# OBJECTIVE:
Could you write out the records below exactly as they appear?

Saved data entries

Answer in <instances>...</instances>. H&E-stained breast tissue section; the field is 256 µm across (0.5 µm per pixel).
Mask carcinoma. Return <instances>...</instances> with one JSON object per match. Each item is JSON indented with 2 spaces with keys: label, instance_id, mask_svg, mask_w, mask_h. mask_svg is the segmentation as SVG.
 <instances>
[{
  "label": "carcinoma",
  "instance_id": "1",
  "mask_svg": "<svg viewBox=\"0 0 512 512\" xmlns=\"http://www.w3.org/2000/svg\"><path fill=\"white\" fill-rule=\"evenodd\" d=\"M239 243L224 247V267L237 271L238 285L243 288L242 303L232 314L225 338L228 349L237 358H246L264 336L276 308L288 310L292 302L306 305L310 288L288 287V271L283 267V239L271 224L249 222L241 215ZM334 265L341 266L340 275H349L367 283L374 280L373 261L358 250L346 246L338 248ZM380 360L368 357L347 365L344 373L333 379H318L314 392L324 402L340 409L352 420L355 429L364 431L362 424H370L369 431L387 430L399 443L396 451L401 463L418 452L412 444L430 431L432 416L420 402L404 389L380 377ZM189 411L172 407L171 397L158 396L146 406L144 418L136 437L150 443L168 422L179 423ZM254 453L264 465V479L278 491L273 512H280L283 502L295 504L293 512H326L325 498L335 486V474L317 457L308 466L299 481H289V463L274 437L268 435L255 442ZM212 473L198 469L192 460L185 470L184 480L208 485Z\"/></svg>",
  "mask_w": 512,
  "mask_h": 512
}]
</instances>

# TASK ANSWER:
Answer in <instances>...</instances>. H&E-stained breast tissue section; the field is 256 µm across (0.5 µm per pixel).
Mask carcinoma. Return <instances>...</instances> with one JSON object per match. Each item is JSON indented with 2 spaces with keys: label, instance_id, mask_svg, mask_w, mask_h. mask_svg is the segmentation as SVG.
 <instances>
[{
  "label": "carcinoma",
  "instance_id": "1",
  "mask_svg": "<svg viewBox=\"0 0 512 512\" xmlns=\"http://www.w3.org/2000/svg\"><path fill=\"white\" fill-rule=\"evenodd\" d=\"M239 243L224 247V267L237 271L238 285L243 288L242 303L232 314L225 338L228 349L237 358H246L264 336L276 308L288 310L292 302L306 305L310 288L288 287V271L283 267V239L271 224L249 222L241 215ZM334 265L341 266L340 275H349L367 283L374 280L373 261L358 250L346 246L338 248ZM380 360L368 357L347 365L344 373L333 379H318L314 392L324 402L340 409L352 420L355 429L364 431L362 424H370L369 431L387 430L399 443L396 451L401 463L418 452L412 444L430 431L432 416L420 402L404 389L380 377ZM189 411L172 407L171 397L158 396L146 406L144 418L136 437L150 443L168 422L179 423ZM254 453L264 465V479L278 491L273 512H280L283 502L295 504L293 512H326L325 498L335 486V474L317 457L308 466L299 481H289V463L274 437L268 435L255 442ZM212 473L198 469L192 460L185 470L184 480L208 485Z\"/></svg>",
  "mask_w": 512,
  "mask_h": 512
}]
</instances>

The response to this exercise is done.